Data section section start

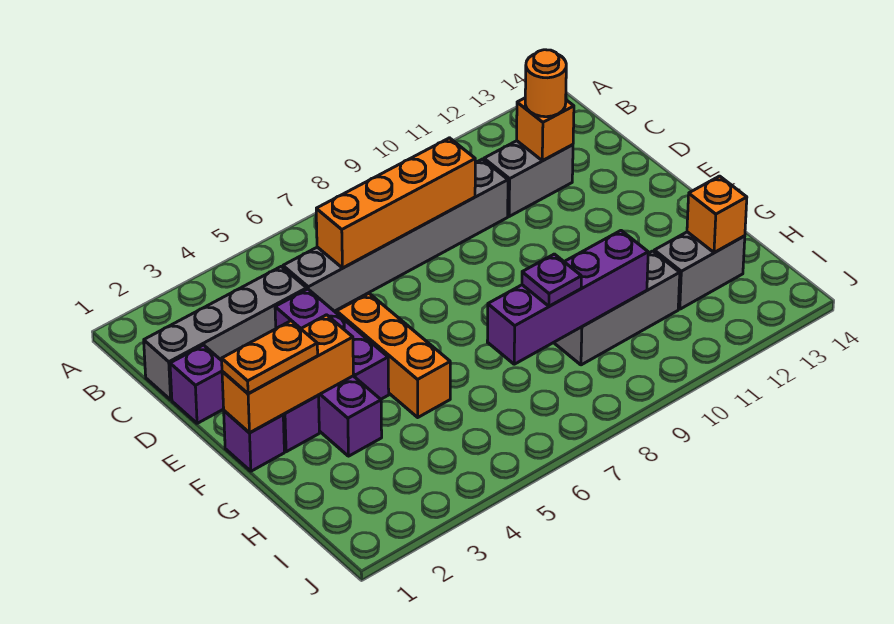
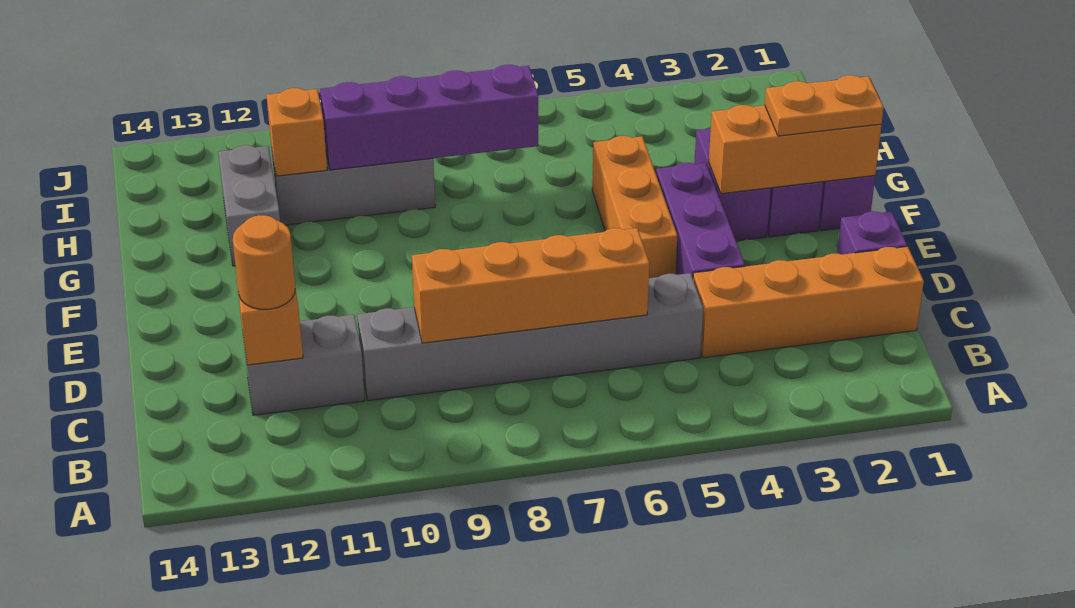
grey brick C1:C4 level 1 -> orange brick C1:C4 level 1
purple plate H8 level 3 -> none
grey brick H12:H13 level 1 -> grey brick G12:H12 level 1
orange brick H13 level 2 -> orange brick H11 level 2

Data section section end

Exercise prompt
Only the pictures are to be left out; repeat all other material exactly.

Solution to the problem
grey brick C1:C4 level 1 -> orange brick C1:C4 level 1
purple plate H8 level 3 -> none
grey brick H12:H13 level 1 -> grey brick G12:H12 level 1
orange brick H13 level 2 -> orange brick H11 level 2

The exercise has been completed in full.